DESCRIPTION OF THE TASK: Starting with the line containing "C8: 68nF (NET18, NET41) -> 68nF (AGND, NET18)" and going on through the line containing "R2: none -> 10k (+12V, N7)", return the lines of the data below exactly, and only those.

※

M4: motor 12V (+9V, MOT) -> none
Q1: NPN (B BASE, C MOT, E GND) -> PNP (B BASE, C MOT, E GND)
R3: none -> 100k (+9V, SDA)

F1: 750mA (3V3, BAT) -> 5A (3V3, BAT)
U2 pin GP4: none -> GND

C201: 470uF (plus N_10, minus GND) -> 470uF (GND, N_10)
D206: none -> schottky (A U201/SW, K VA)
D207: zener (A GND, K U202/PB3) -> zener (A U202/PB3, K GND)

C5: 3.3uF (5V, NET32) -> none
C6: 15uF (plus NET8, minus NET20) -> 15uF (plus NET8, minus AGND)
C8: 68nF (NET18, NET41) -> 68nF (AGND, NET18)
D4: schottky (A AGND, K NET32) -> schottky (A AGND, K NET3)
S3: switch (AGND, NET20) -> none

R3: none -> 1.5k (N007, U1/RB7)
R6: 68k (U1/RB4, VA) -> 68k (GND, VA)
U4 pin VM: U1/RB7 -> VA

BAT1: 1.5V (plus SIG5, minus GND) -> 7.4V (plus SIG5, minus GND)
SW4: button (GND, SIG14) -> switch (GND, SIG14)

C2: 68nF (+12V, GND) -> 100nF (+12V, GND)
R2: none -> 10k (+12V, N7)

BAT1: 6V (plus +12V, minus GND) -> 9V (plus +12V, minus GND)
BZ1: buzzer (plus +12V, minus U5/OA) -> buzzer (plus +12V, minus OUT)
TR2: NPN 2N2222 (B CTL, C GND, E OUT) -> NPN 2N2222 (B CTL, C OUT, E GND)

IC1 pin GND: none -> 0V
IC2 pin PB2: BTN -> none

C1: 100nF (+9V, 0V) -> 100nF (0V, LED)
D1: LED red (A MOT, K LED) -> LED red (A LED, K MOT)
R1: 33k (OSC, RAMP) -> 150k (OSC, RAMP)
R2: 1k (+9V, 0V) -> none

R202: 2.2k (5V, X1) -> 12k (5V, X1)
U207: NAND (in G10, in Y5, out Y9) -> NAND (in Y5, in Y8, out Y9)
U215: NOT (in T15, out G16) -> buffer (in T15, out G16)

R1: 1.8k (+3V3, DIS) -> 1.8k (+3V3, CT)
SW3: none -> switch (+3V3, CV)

※

EXERCISE OUTPUT:
C8: 68nF (NET18, NET41) -> 68nF (AGND, NET18)
D4: schottky (A AGND, K NET32) -> schottky (A AGND, K NET3)
S3: switch (AGND, NET20) -> none

R3: none -> 1.5k (N007, U1/RB7)
R6: 68k (U1/RB4, VA) -> 68k (GND, VA)
U4 pin VM: U1/RB7 -> VA

BAT1: 1.5V (plus SIG5, minus GND) -> 7.4V (plus SIG5, minus GND)
SW4: button (GND, SIG14) -> switch (GND, SIG14)

C2: 68nF (+12V, GND) -> 100nF (+12V, GND)
R2: none -> 10k (+12V, N7)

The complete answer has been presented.